[Task statement]
From the records below, please print only the lines from the one containing "JP7 pin 3: 3V3 -> 0V" through the one containing "SW1: switch (3V3, N006) -> button (3V3, N006)", both included. Skip the pictures.

[Exercise materials]

++++++

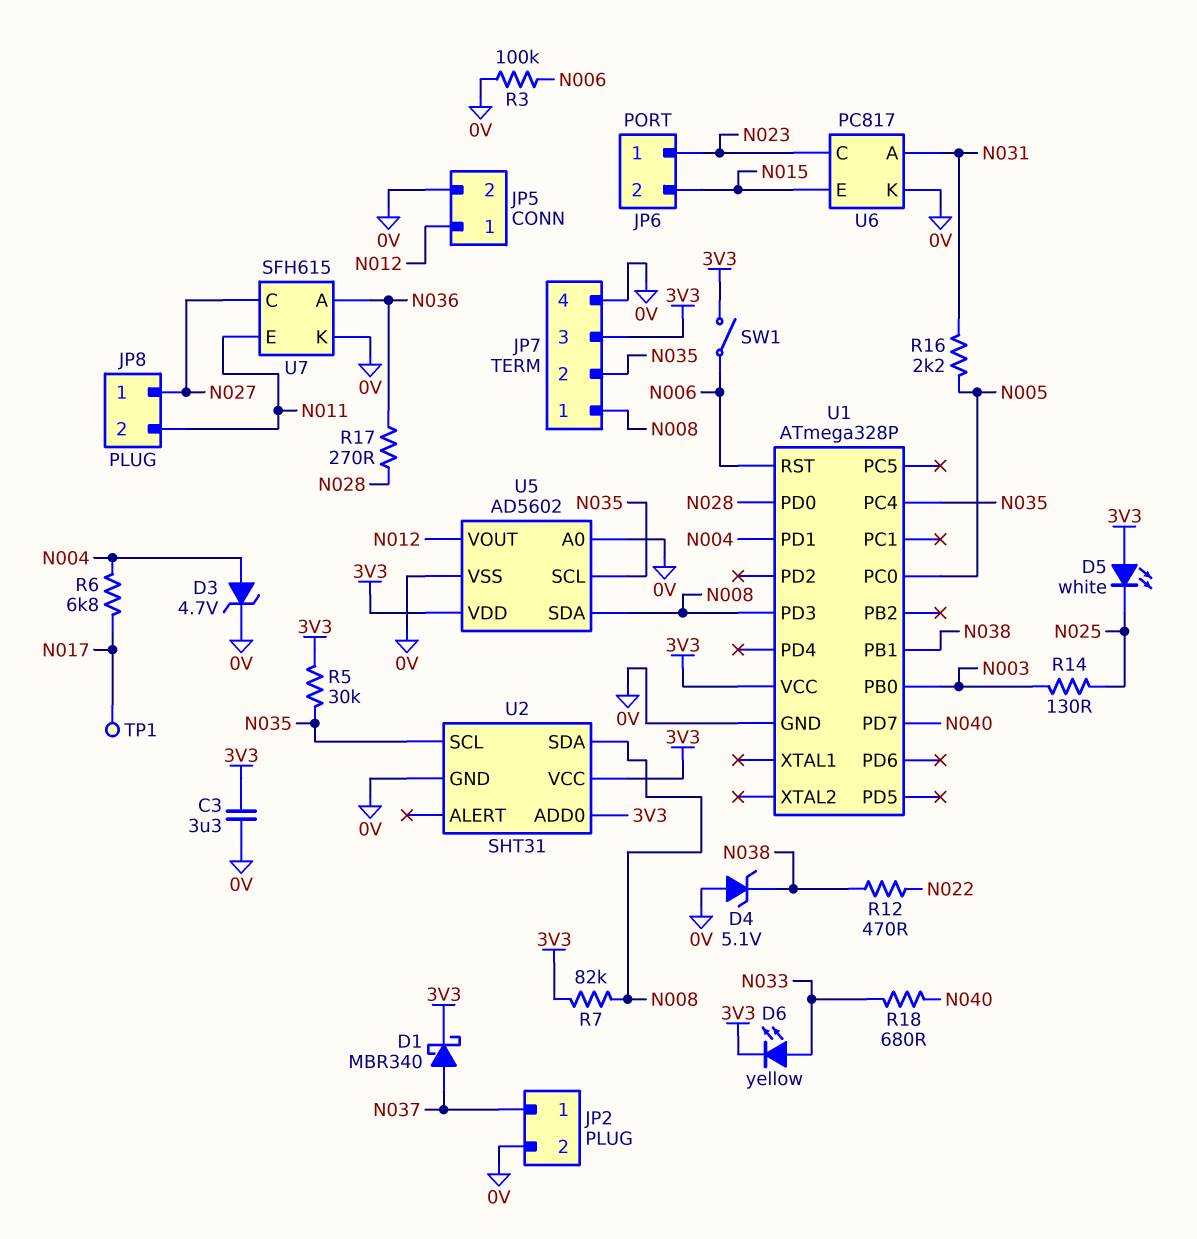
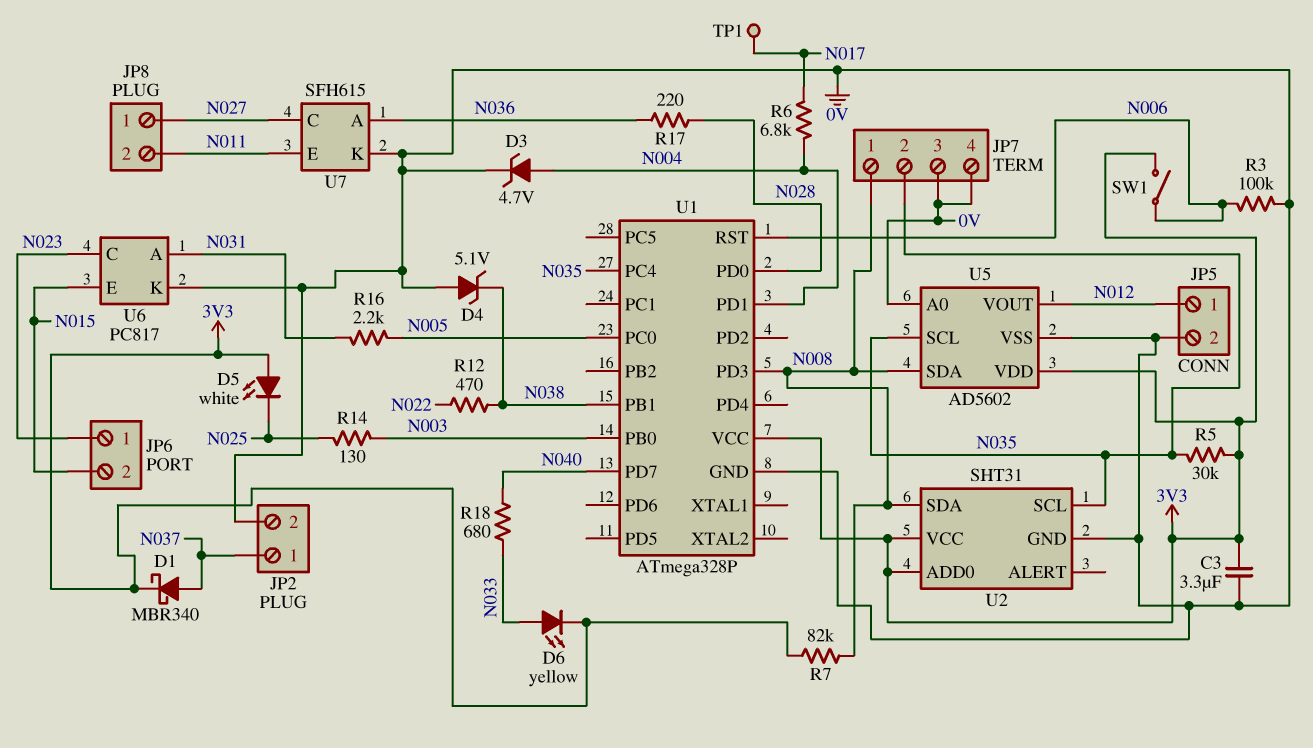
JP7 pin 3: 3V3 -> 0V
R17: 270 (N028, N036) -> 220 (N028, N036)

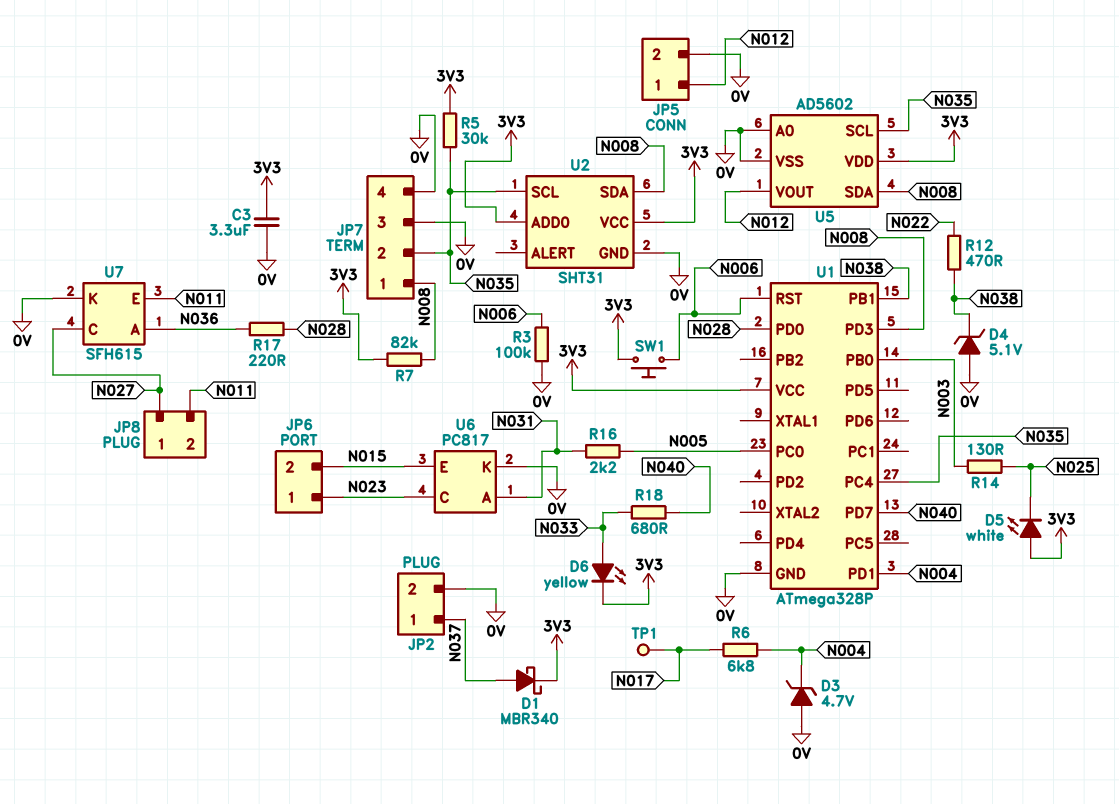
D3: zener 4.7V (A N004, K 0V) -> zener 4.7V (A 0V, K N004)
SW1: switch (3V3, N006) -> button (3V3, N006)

++++++

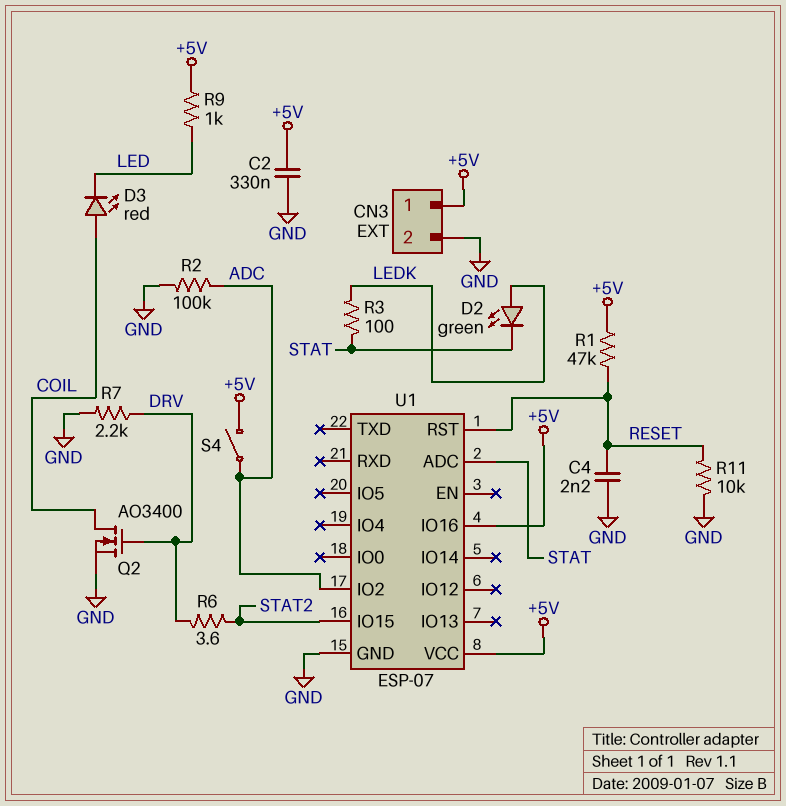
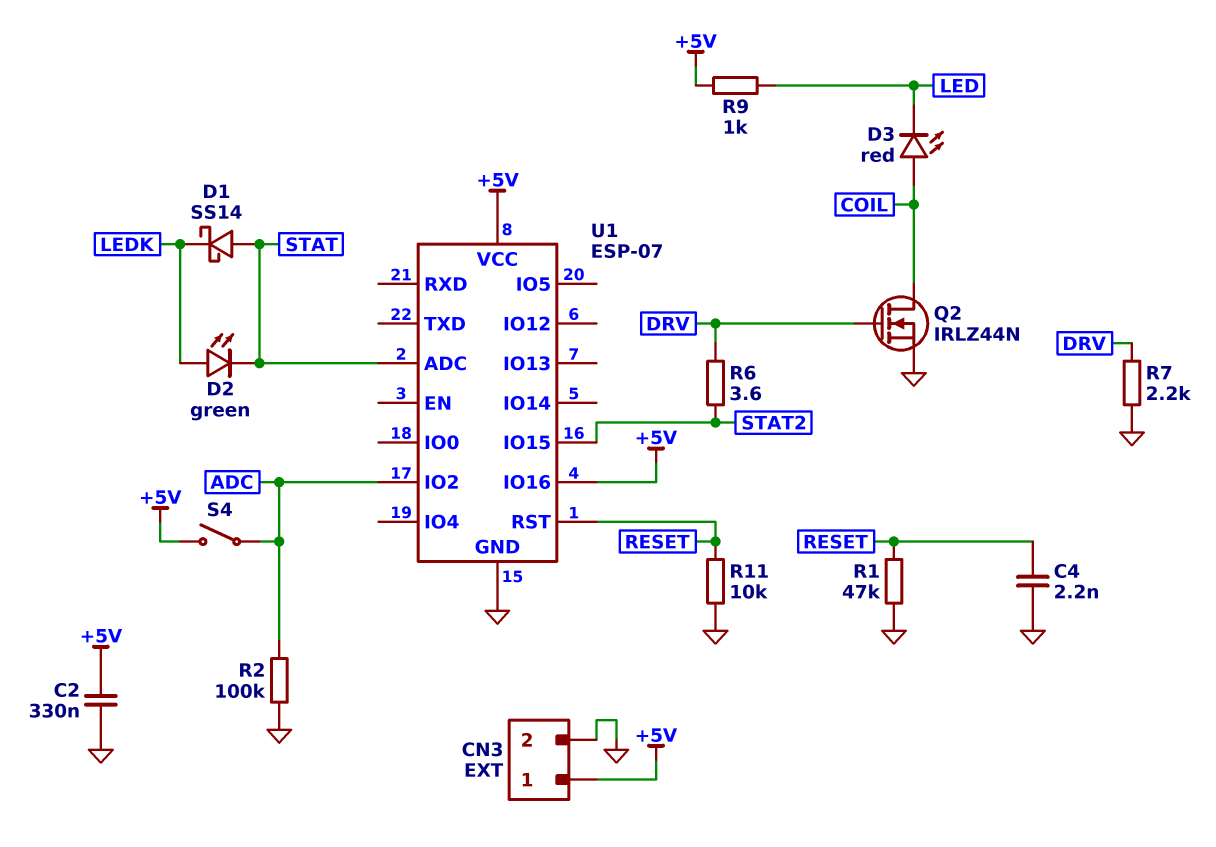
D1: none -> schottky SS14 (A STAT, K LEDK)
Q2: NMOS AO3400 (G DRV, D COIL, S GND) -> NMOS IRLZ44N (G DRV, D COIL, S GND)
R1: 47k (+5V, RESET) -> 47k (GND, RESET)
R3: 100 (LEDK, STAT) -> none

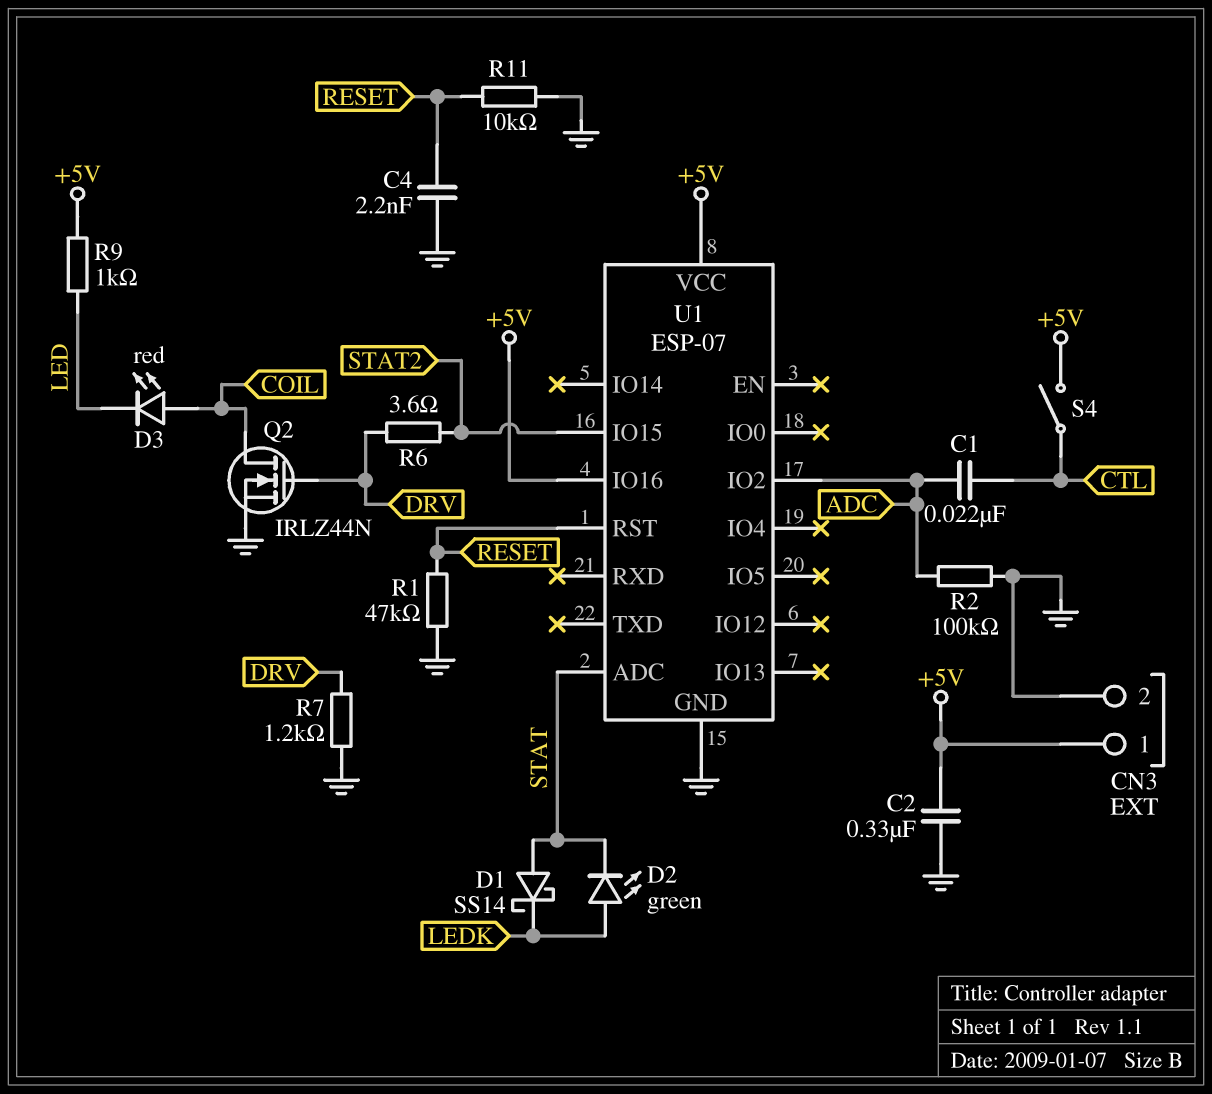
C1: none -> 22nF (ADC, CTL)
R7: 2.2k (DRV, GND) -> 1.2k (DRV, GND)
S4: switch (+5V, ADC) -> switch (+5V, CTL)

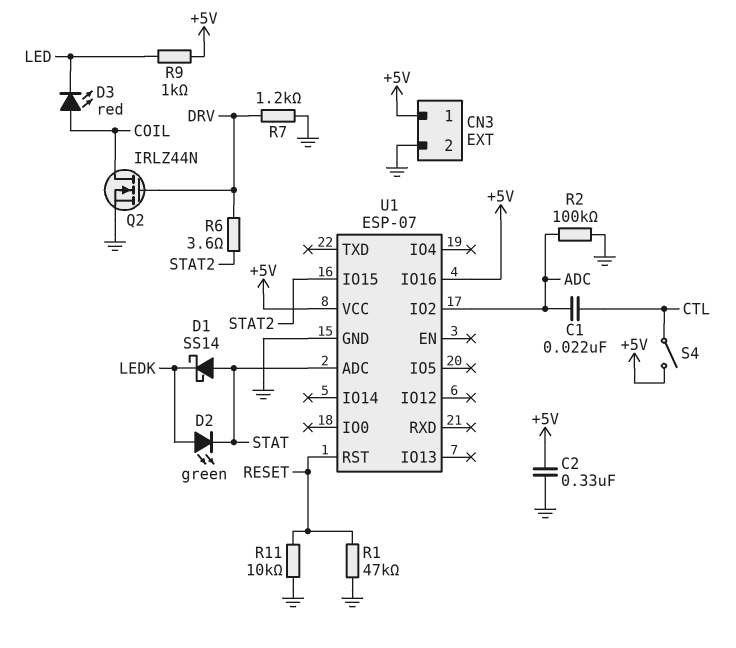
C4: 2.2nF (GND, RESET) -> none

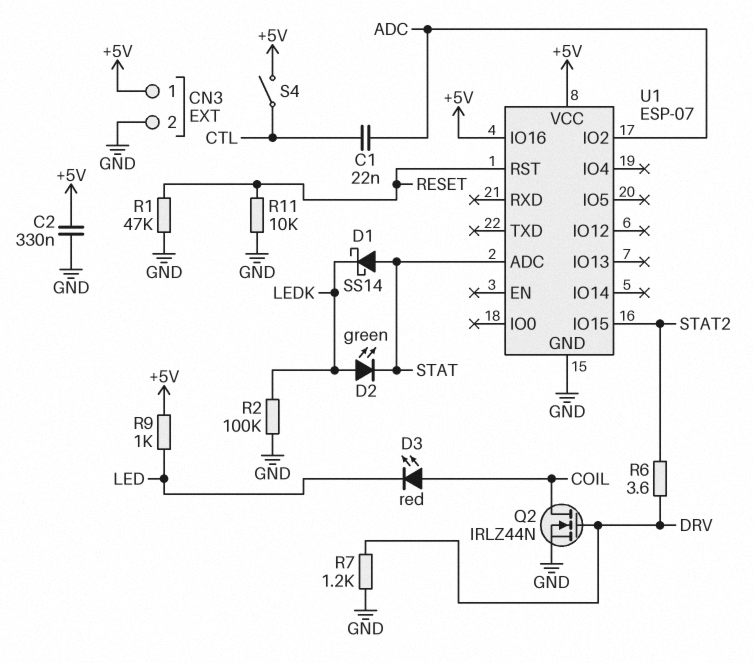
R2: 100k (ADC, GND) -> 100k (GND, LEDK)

++++++

[Reply to the exercise]
JP7 pin 3: 3V3 -> 0V
R17: 270 (N028, N036) -> 220 (N028, N036)

D3: zener 4.7V (A N004, K 0V) -> zener 4.7V (A 0V, K N004)
SW1: switch (3V3, N006) -> button (3V3, N006)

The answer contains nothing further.